**Information**
==============================
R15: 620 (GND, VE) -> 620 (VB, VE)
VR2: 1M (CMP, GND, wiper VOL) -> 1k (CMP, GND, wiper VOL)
==============================
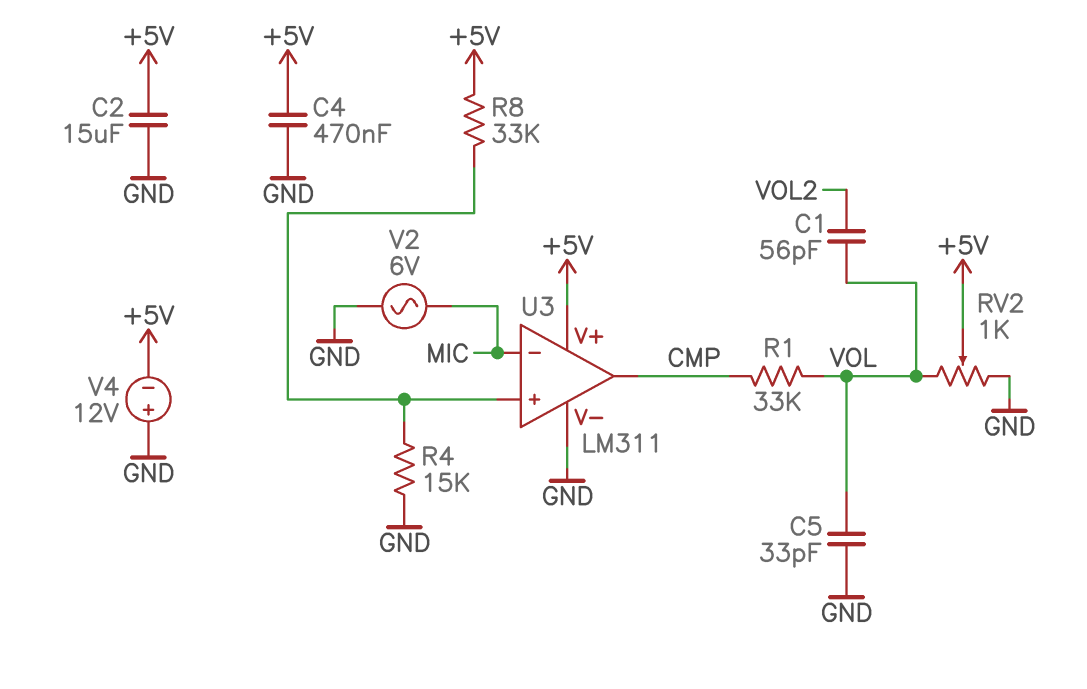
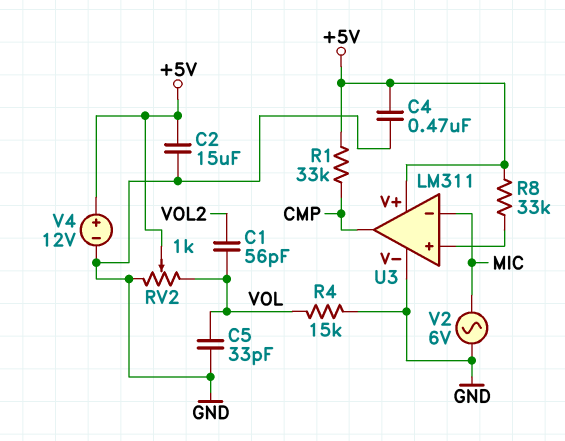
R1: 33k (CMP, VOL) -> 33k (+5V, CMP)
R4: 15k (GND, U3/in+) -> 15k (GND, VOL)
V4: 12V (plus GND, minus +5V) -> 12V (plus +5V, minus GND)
==============================
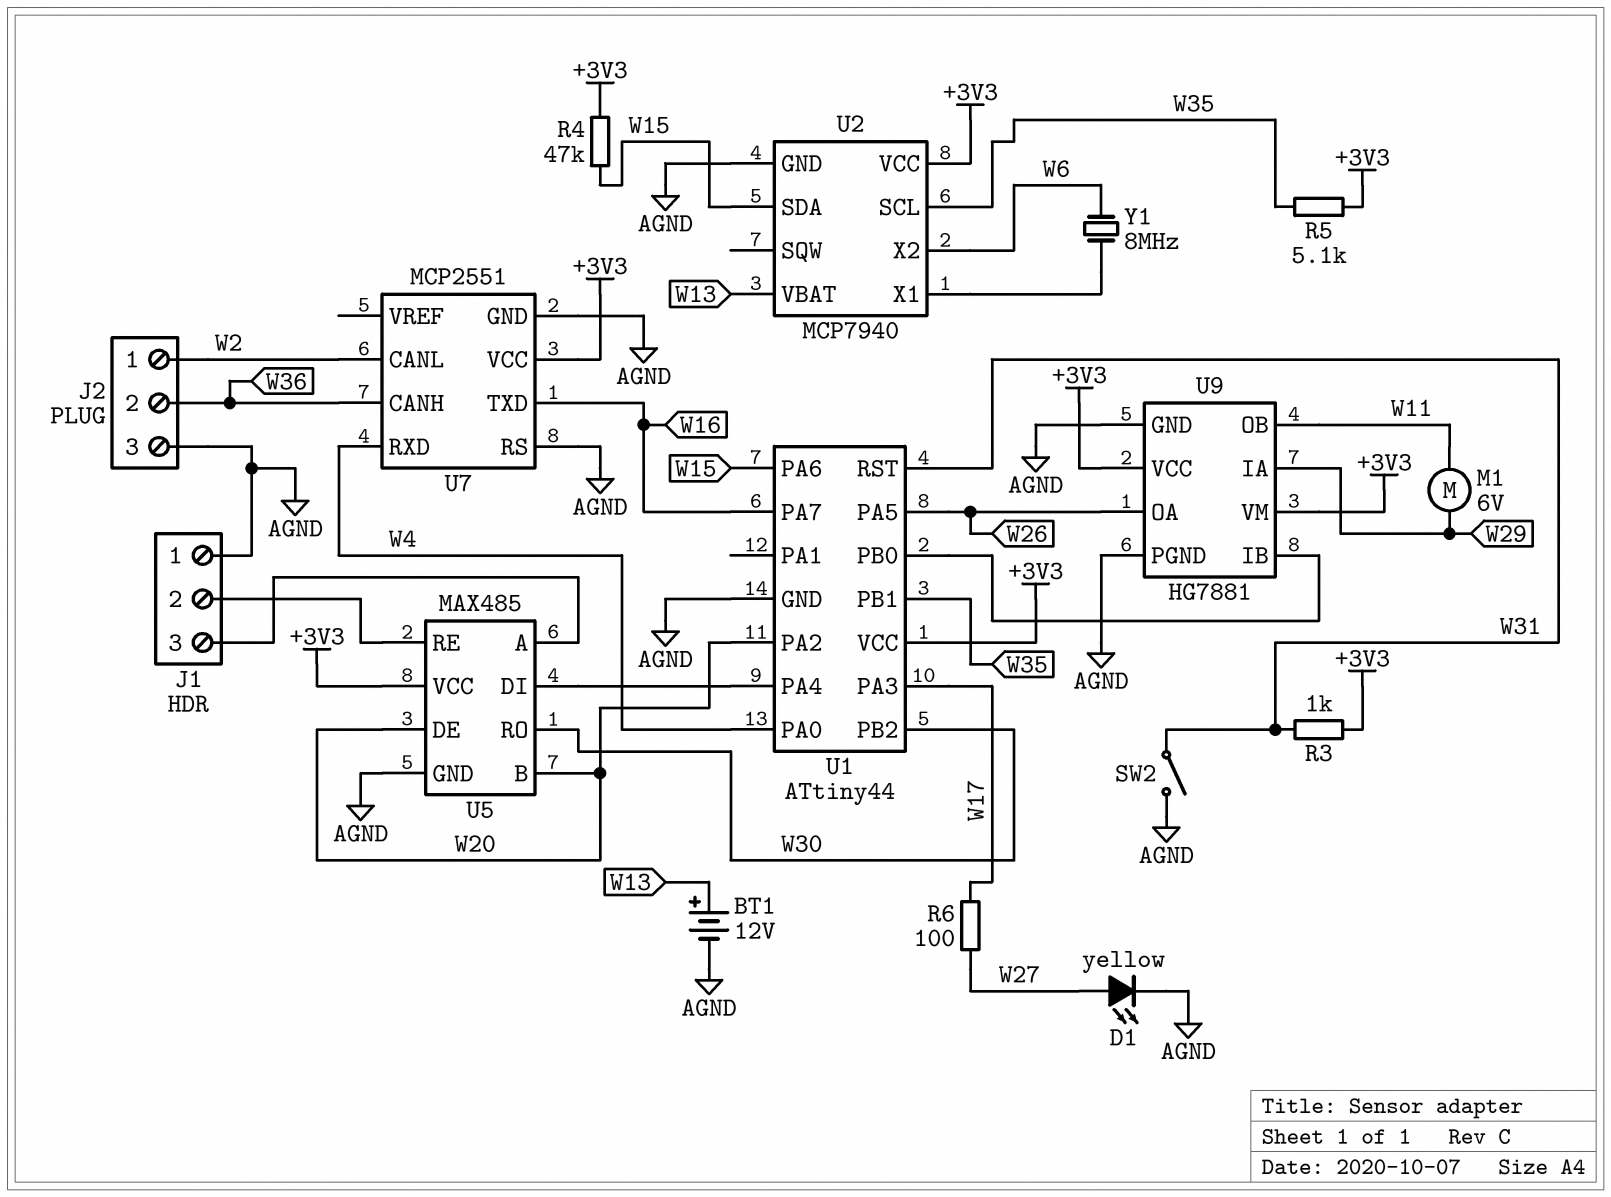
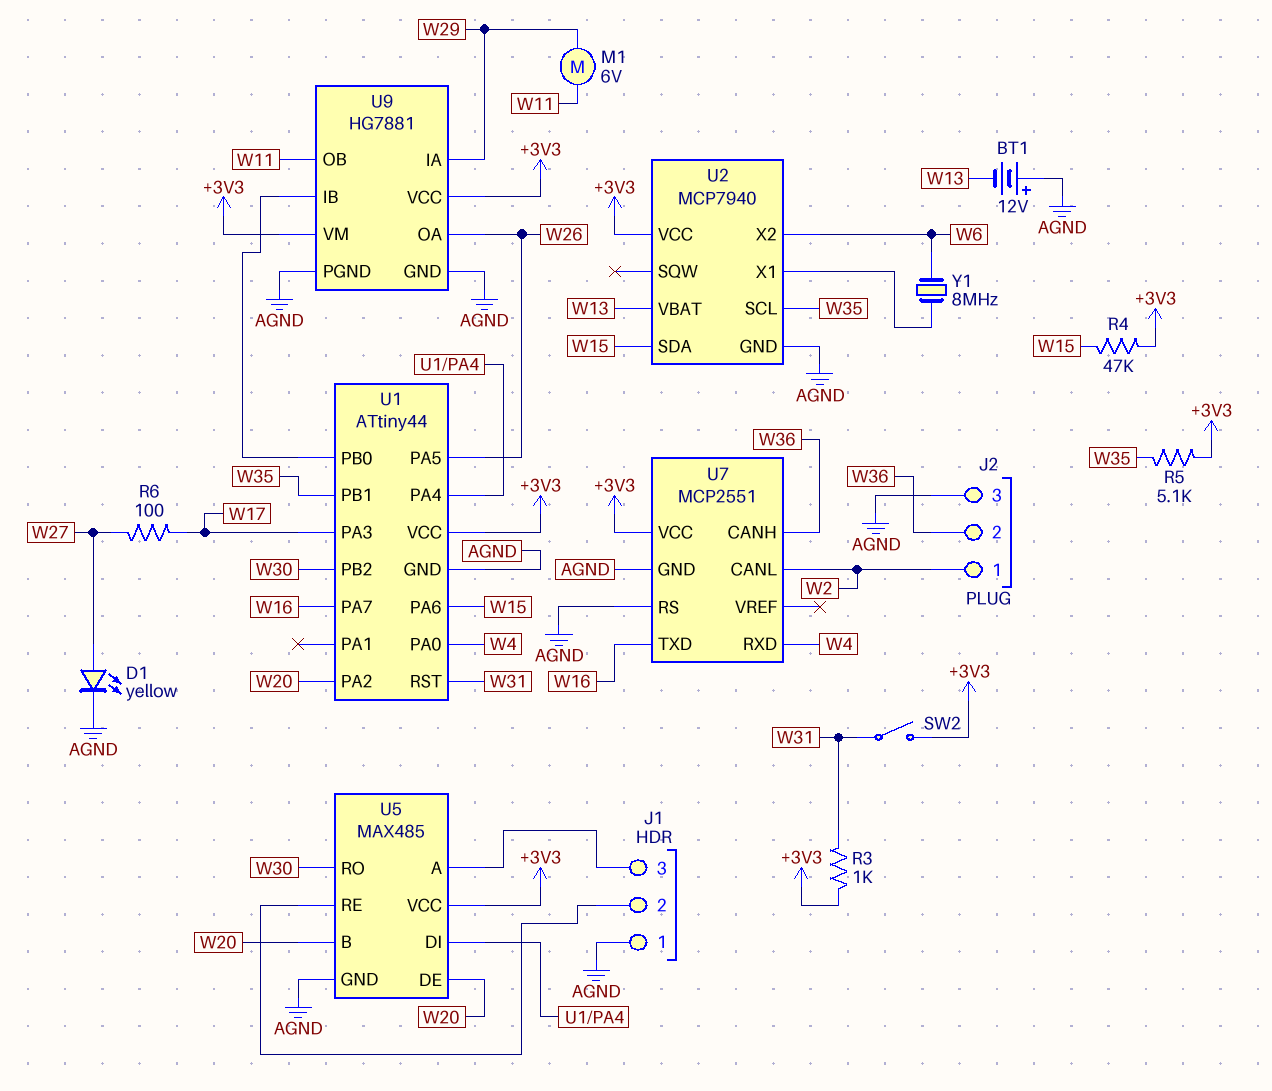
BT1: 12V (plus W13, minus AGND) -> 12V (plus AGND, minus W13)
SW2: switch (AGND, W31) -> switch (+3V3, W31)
==============================
Copy out the lines above with "minus" in them.

V4: 12V (plus GND, minus +5V) -> 12V (plus +5V, minus GND)
BT1: 12V (plus W13, minus AGND) -> 12V (plus AGND, minus W13)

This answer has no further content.